== Data to examine

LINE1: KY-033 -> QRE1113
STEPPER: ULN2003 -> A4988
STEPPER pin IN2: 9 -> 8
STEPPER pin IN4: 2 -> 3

====
== Data to examine

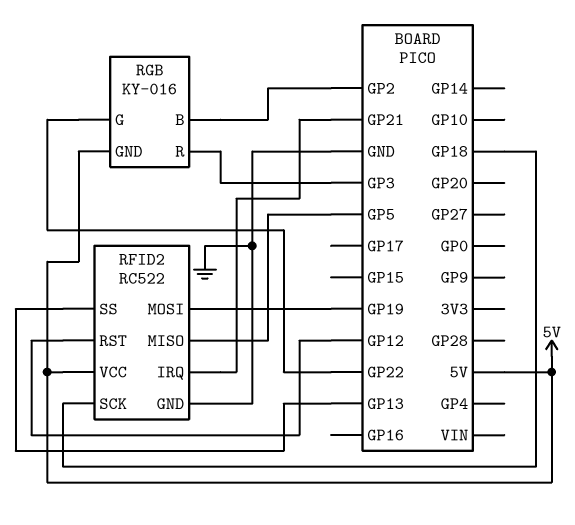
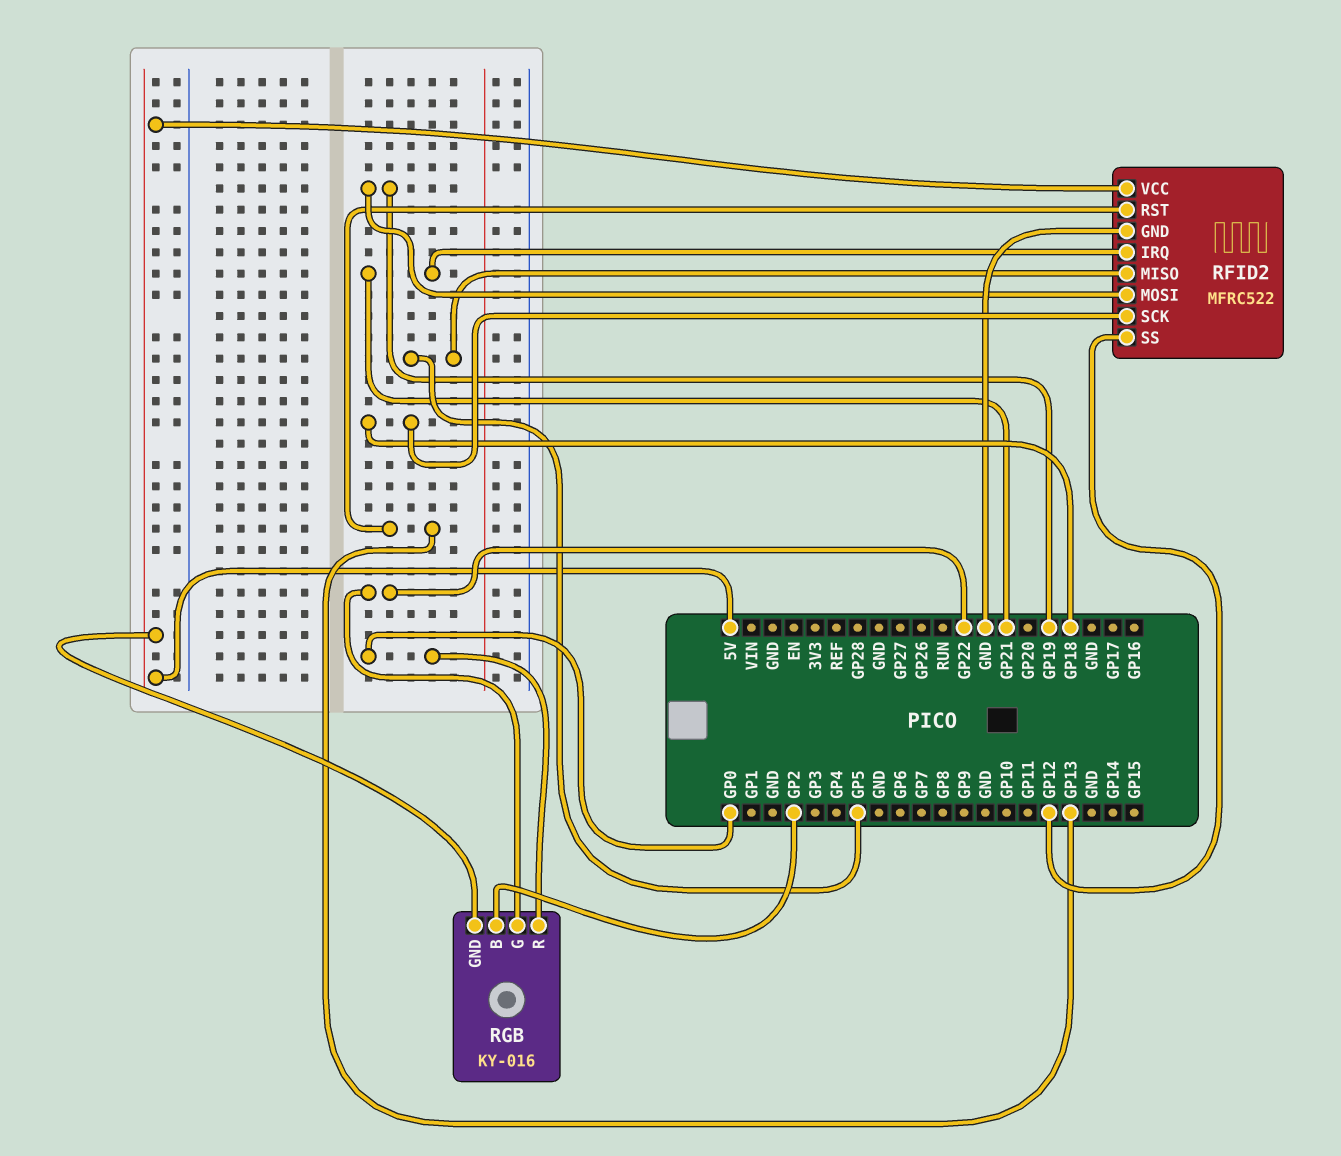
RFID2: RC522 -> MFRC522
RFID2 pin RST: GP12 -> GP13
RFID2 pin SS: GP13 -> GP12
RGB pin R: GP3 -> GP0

====

▶ _Required work_:
Above are some lines. Repeat exactly, and only, those from the line that has "RFID2 pin RST: GP12 -> GP13" through the line that has "RGB pin R: GP3 -> GP0".

▶ _Written solution_:
RFID2 pin RST: GP12 -> GP13
RFID2 pin SS: GP13 -> GP12
RGB pin R: GP3 -> GP0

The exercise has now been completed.